** Start of SOURCE RECORDS **

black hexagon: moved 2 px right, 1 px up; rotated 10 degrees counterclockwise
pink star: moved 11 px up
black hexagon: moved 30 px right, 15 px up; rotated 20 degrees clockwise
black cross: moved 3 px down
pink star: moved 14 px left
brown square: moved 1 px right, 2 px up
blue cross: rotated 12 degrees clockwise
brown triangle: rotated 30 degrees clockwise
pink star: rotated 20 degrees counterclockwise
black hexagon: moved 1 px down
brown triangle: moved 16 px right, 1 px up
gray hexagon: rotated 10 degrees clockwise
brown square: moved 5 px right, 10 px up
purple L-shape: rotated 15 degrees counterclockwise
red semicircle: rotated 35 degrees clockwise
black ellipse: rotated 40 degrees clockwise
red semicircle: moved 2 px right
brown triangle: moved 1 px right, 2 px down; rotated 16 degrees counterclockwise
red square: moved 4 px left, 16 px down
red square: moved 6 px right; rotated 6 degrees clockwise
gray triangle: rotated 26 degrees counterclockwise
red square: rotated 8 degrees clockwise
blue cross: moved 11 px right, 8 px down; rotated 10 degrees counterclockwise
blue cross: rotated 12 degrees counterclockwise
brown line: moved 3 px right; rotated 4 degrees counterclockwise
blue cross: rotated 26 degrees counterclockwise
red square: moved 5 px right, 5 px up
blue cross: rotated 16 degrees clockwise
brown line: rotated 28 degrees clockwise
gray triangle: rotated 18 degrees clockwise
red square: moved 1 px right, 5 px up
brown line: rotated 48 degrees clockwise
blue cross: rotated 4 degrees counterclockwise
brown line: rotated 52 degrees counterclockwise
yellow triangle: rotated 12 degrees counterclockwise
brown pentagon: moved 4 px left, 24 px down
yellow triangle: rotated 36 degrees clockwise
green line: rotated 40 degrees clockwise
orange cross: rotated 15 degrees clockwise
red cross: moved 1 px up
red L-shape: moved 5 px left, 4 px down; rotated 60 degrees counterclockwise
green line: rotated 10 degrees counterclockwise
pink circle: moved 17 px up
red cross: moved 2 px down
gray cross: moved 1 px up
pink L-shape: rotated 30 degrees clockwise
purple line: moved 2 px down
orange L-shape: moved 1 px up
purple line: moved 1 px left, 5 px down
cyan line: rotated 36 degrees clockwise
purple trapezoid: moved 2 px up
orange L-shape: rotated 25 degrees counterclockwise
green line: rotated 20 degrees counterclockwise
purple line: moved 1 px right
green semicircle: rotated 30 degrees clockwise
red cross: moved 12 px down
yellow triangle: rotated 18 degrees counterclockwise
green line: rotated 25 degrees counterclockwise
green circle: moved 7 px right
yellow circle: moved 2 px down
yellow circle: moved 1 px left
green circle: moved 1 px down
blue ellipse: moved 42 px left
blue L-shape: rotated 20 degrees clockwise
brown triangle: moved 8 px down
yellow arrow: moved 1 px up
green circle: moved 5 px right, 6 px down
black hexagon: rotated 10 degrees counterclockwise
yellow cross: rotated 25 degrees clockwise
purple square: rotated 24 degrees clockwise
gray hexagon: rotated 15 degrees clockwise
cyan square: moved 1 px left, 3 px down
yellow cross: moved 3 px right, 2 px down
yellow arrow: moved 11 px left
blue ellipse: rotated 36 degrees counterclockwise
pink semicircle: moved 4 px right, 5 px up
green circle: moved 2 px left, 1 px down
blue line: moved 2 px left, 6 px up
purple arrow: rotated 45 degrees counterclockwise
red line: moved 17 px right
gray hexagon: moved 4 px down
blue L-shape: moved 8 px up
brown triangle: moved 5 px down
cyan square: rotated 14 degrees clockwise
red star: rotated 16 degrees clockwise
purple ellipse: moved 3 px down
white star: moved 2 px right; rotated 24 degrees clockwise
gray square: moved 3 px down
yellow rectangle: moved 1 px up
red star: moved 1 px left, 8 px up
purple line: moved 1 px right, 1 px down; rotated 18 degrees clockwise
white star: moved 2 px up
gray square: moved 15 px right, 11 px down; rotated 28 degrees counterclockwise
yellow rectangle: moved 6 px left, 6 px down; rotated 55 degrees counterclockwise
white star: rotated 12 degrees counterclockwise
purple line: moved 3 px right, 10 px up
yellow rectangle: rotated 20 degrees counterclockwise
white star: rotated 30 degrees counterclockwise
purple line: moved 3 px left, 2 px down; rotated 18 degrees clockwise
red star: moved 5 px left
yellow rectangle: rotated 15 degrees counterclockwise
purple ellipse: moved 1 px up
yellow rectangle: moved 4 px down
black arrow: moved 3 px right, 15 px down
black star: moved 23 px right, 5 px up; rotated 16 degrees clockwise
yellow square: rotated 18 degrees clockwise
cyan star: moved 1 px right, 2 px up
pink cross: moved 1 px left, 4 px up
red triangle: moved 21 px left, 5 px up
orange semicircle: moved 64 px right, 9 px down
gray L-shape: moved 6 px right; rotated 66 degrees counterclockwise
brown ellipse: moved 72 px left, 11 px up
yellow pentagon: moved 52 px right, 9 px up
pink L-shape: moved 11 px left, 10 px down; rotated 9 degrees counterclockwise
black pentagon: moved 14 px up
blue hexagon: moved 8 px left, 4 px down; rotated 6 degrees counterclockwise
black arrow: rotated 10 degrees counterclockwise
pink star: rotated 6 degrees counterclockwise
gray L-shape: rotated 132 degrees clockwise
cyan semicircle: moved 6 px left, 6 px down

** End of SOURCE RECORDS **

**WHAT YOU SHOULD DO:** Rewrite the stretch from the start of the records through the line containing "pink star: moved 14 px left", renaming "hexagon" to "octagon" and keeping everything else unchanged.

**EXERCISE SOLUTION:**
black octagon: moved 2 px right, 1 px up; rotated 10 degrees counterclockwise
pink star: moved 11 px up
black octagon: moved 30 px right, 15 px up; rotated 20 degrees clockwise
black cross: moved 3 px down
pink star: moved 14 px left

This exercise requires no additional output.